▶ **Exercise details**
Nothing but the lines from the one containing "blue triangle: (961, 517)" through the last line of the records below should be written out, each exactly as it stands.

BEGIN Exercise data

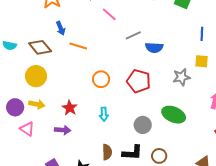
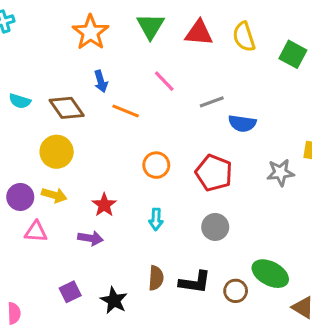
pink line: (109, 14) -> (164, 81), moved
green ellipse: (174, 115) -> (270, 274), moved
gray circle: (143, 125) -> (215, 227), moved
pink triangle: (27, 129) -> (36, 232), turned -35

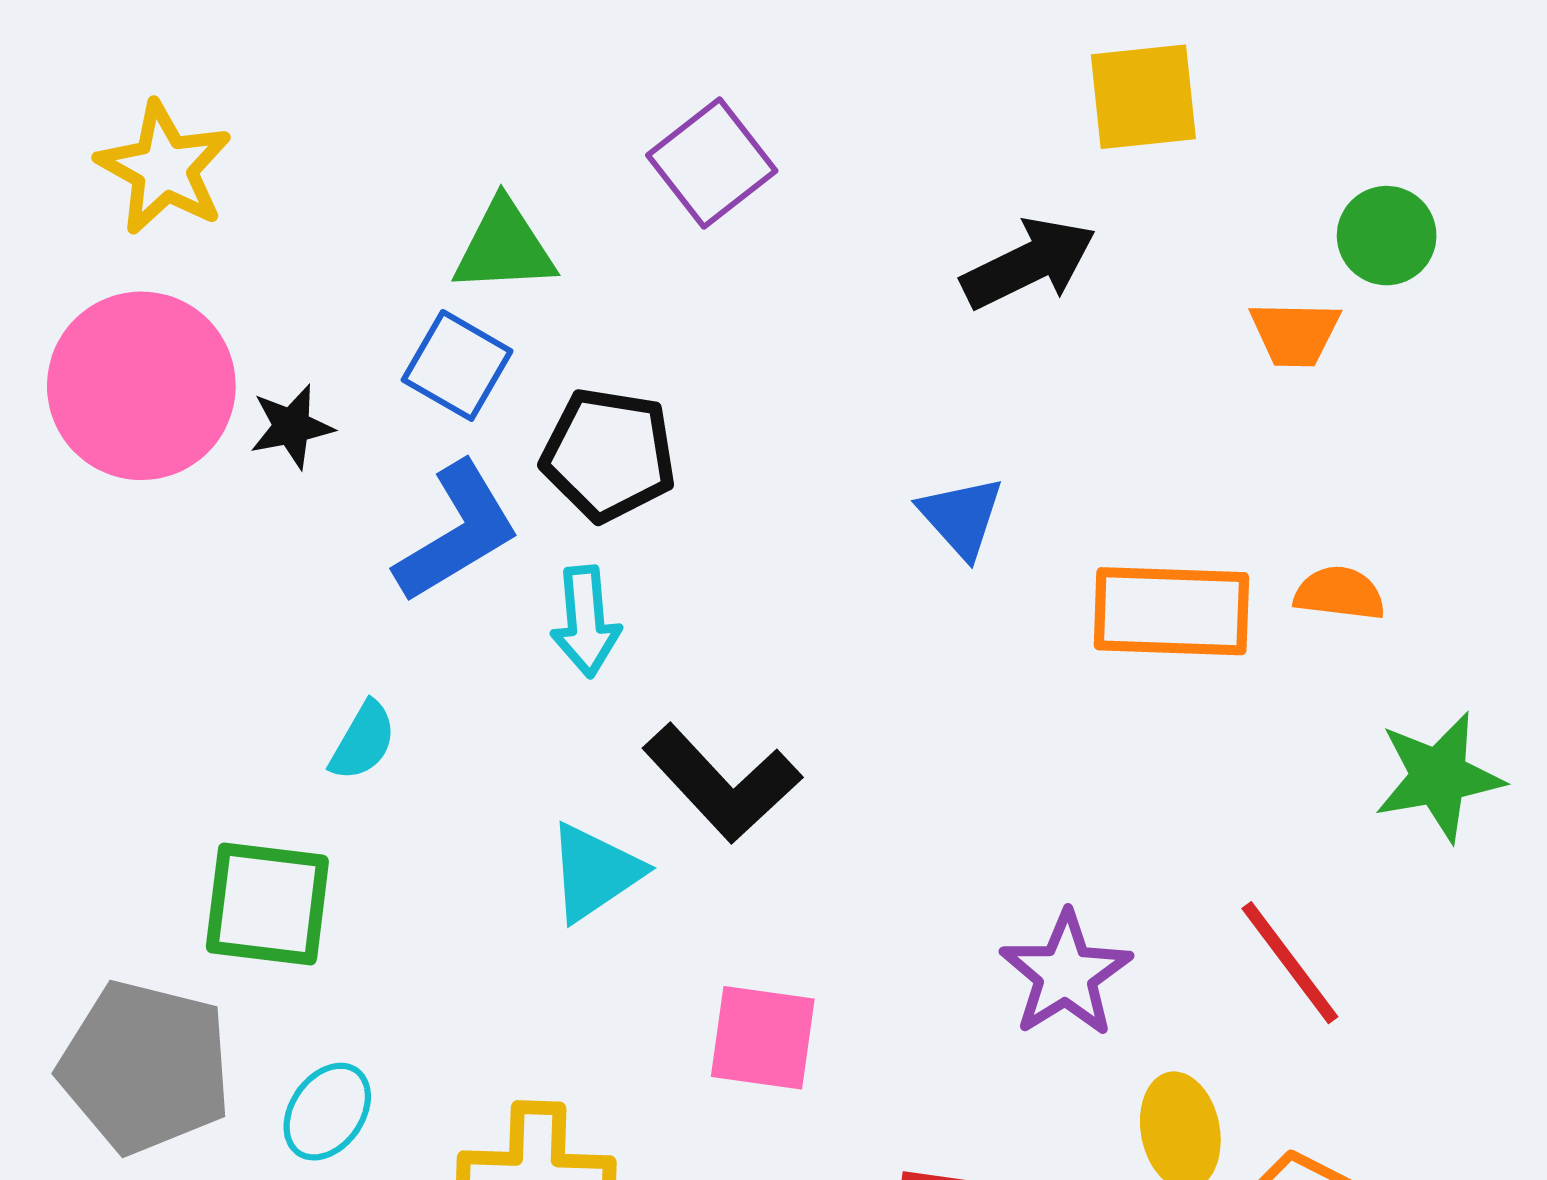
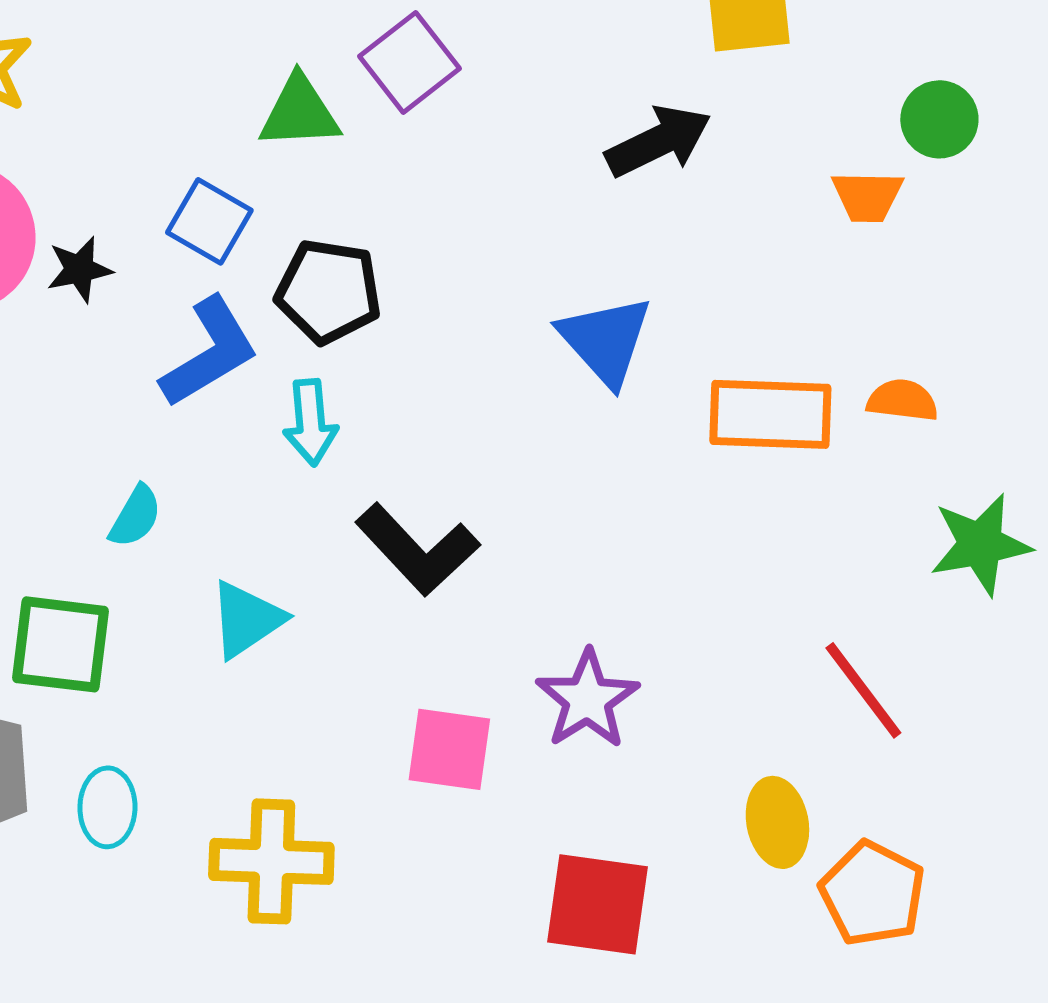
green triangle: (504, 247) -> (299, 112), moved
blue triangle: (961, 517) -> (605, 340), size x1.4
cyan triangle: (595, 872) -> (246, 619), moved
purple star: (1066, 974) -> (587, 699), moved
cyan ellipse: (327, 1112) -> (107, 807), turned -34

END Exercise data

▶ **Response to the task**
blue triangle: (961, 517) -> (605, 340), size x1.4
cyan triangle: (595, 872) -> (246, 619), moved
purple star: (1066, 974) -> (587, 699), moved
cyan ellipse: (327, 1112) -> (107, 807), turned -34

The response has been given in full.